■ Work request
Among the lines below, take the one holding "U102 pin in+: VOL -> RECT", the one holding "J201 pin 1: AGND -> VS", and all lines between them. Set them down exactly.

Records excerpted from a collection
________
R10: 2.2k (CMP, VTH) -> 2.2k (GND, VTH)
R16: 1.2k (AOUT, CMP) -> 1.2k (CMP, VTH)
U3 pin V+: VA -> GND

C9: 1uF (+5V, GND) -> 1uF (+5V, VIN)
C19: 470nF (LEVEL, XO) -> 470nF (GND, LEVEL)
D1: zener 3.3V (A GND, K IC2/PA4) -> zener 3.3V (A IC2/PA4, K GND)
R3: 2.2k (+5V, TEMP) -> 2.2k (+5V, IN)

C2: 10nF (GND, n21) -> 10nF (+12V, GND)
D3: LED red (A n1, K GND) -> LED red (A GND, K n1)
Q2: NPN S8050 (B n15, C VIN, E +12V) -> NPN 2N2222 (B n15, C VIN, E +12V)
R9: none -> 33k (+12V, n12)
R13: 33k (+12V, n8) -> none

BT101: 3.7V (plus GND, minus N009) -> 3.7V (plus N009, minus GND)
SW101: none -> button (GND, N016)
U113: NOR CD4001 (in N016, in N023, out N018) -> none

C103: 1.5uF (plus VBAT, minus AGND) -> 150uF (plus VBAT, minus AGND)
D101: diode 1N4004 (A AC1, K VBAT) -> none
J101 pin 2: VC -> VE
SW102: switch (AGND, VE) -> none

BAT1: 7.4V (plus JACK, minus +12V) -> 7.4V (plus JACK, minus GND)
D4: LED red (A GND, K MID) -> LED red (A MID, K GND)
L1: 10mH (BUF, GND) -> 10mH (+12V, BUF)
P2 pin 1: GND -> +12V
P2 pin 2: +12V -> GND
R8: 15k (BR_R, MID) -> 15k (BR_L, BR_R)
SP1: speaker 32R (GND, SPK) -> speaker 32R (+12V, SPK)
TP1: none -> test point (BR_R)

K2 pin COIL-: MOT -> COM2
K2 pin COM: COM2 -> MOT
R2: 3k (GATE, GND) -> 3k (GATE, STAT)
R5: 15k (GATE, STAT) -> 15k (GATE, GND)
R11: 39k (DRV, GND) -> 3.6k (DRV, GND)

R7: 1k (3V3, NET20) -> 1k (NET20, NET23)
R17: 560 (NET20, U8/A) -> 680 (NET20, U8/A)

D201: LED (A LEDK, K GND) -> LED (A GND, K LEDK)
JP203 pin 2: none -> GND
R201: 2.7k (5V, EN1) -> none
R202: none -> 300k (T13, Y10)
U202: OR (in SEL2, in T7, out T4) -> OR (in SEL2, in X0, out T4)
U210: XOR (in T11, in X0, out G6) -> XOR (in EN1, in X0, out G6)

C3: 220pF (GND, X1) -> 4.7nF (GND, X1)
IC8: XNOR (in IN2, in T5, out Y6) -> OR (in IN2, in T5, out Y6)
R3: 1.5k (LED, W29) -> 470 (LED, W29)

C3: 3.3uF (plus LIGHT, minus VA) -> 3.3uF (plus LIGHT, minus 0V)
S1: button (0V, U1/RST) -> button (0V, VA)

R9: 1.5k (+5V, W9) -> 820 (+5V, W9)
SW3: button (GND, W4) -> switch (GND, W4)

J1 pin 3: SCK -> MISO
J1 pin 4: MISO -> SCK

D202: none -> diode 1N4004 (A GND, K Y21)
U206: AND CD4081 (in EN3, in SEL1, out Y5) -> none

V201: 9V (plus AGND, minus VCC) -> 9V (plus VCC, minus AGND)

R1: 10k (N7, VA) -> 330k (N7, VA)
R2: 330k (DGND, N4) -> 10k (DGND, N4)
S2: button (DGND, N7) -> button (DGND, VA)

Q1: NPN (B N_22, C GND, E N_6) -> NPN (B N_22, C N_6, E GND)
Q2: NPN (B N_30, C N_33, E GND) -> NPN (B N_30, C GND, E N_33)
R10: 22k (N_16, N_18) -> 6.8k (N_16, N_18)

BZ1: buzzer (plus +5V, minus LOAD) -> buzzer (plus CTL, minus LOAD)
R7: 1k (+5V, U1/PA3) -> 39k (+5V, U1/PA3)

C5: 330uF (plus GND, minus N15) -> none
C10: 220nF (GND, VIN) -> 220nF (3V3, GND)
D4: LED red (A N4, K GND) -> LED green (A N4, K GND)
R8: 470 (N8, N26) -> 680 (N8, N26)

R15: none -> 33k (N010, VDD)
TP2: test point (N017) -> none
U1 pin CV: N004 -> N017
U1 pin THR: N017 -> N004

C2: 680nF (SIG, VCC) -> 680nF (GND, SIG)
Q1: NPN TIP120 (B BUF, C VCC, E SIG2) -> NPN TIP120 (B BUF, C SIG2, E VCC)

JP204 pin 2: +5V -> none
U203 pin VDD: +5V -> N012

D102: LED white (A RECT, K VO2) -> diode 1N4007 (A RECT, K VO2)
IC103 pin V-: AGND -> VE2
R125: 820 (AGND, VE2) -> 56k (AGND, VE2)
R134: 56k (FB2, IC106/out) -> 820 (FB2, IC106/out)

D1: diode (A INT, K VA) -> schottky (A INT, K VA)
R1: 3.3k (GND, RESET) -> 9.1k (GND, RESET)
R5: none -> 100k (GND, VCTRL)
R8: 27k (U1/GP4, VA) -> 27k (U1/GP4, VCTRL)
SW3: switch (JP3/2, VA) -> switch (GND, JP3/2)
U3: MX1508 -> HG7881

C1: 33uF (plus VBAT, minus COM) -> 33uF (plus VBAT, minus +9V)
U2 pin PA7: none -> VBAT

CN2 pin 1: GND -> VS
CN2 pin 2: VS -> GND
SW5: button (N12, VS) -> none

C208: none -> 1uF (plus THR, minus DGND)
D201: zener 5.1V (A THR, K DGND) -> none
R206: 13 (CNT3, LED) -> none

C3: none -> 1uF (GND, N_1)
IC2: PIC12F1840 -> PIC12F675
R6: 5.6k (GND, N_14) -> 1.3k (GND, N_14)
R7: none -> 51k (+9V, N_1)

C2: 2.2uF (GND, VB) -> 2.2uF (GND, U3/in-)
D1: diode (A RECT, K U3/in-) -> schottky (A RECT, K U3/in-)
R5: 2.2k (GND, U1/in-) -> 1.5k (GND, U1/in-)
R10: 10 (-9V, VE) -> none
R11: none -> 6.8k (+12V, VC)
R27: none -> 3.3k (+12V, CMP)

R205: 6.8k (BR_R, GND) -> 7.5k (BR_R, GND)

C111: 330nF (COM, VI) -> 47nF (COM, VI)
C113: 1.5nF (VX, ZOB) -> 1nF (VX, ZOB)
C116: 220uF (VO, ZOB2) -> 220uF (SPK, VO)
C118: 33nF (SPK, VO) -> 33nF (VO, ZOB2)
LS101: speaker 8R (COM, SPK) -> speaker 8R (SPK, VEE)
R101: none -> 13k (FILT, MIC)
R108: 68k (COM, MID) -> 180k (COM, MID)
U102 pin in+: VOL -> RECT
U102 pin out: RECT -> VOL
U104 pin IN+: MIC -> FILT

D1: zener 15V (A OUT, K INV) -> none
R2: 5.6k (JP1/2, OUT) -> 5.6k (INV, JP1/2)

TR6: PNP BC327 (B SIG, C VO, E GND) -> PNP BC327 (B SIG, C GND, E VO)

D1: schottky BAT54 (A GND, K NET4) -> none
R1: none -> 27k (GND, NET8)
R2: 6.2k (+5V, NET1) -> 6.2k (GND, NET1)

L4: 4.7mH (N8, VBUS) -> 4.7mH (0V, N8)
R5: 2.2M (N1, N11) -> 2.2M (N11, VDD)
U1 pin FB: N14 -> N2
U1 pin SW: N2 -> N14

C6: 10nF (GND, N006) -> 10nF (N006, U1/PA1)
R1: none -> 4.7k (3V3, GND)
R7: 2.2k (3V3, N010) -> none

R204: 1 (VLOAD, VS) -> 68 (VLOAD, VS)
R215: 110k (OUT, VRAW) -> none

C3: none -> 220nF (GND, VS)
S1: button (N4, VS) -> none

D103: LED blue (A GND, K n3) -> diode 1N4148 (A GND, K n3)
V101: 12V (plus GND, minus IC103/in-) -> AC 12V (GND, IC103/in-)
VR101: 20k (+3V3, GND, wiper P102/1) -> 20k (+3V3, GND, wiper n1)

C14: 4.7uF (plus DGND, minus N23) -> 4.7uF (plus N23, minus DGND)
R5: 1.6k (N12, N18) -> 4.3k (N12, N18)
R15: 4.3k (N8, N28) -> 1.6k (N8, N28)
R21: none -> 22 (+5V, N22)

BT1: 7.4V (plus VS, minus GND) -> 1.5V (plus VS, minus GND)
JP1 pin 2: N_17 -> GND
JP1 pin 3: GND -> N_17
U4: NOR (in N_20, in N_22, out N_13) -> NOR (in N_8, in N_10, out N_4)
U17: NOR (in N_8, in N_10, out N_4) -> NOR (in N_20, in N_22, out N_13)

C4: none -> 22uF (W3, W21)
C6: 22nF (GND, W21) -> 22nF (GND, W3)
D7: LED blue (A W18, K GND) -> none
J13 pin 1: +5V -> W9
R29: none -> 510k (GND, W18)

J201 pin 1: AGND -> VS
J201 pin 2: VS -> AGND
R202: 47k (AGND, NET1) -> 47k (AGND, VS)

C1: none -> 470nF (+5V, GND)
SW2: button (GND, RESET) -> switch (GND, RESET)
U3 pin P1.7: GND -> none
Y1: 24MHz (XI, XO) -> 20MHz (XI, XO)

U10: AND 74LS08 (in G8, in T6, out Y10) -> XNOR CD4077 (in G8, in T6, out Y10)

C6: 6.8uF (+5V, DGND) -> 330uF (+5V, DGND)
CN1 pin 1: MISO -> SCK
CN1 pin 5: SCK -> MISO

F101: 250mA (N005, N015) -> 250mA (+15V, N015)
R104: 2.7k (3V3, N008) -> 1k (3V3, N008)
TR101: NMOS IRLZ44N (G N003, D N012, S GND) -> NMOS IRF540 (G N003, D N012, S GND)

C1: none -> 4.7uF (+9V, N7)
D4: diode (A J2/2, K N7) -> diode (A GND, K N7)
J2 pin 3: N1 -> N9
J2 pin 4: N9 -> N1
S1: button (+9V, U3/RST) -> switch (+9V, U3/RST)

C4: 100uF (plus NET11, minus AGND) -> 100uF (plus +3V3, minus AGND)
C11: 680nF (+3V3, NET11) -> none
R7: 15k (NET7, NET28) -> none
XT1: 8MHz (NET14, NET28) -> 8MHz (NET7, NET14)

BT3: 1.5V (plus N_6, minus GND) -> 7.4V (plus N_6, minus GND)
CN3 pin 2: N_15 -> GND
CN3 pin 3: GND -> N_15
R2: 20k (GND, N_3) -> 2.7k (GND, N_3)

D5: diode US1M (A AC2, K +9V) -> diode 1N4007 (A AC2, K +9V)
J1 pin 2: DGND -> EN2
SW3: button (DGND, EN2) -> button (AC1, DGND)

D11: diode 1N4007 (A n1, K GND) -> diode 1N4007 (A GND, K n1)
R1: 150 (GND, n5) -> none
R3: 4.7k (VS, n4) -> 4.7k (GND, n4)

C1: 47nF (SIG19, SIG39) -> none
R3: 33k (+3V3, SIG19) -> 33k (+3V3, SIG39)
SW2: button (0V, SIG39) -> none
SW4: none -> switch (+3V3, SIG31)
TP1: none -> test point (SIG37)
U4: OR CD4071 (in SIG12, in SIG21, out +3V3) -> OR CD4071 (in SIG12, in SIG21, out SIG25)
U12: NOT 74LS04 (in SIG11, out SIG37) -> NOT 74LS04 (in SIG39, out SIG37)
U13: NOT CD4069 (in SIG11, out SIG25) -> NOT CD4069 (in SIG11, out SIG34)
________
■ Response area
U102 pin in+: VOL -> RECT
U102 pin out: RECT -> VOL
U104 pin IN+: MIC -> FILT

D1: zener 15V (A OUT, K INV) -> none
R2: 5.6k (JP1/2, OUT) -> 5.6k (INV, JP1/2)

TR6: PNP BC327 (B SIG, C VO, E GND) -> PNP BC327 (B SIG, C GND, E VO)

D1: schottky BAT54 (A GND, K NET4) -> none
R1: none -> 27k (GND, NET8)
R2: 6.2k (+5V, NET1) -> 6.2k (GND, NET1)

L4: 4.7mH (N8, VBUS) -> 4.7mH (0V, N8)
R5: 2.2M (N1, N11) -> 2.2M (N11, VDD)
U1 pin FB: N14 -> N2
U1 pin SW: N2 -> N14

C6: 10nF (GND, N006) -> 10nF (N006, U1/PA1)
R1: none -> 4.7k (3V3, GND)
R7: 2.2k (3V3, N010) -> none

R204: 1 (VLOAD, VS) -> 68 (VLOAD, VS)
R215: 110k (OUT, VRAW) -> none

C3: none -> 220nF (GND, VS)
S1: button (N4, VS) -> none

D103: LED blue (A GND, K n3) -> diode 1N4148 (A GND, K n3)
V101: 12V (plus GND, minus IC103/in-) -> AC 12V (GND, IC103/in-)
VR101: 20k (+3V3, GND, wiper P102/1) -> 20k (+3V3, GND, wiper n1)

C14: 4.7uF (plus DGND, minus N23) -> 4.7uF (plus N23, minus DGND)
R5: 1.6k (N12, N18) -> 4.3k (N12, N18)
R15: 4.3k (N8, N28) -> 1.6k (N8, N28)
R21: none -> 22 (+5V, N22)

BT1: 7.4V (plus VS, minus GND) -> 1.5V (plus VS, minus GND)
JP1 pin 2: N_17 -> GND
JP1 pin 3: GND -> N_17
U4: NOR (in N_20, in N_22, out N_13) -> NOR (in N_8, in N_10, out N_4)
U17: NOR (in N_8, in N_10, out N_4) -> NOR (in N_20, in N_22, out N_13)

C4: none -> 22uF (W3, W21)
C6: 22nF (GND, W21) -> 22nF (GND, W3)
D7: LED blue (A W18, K GND) -> none
J13 pin 1: +5V -> W9
R29: none -> 510k (GND, W18)

J201 pin 1: AGND -> VS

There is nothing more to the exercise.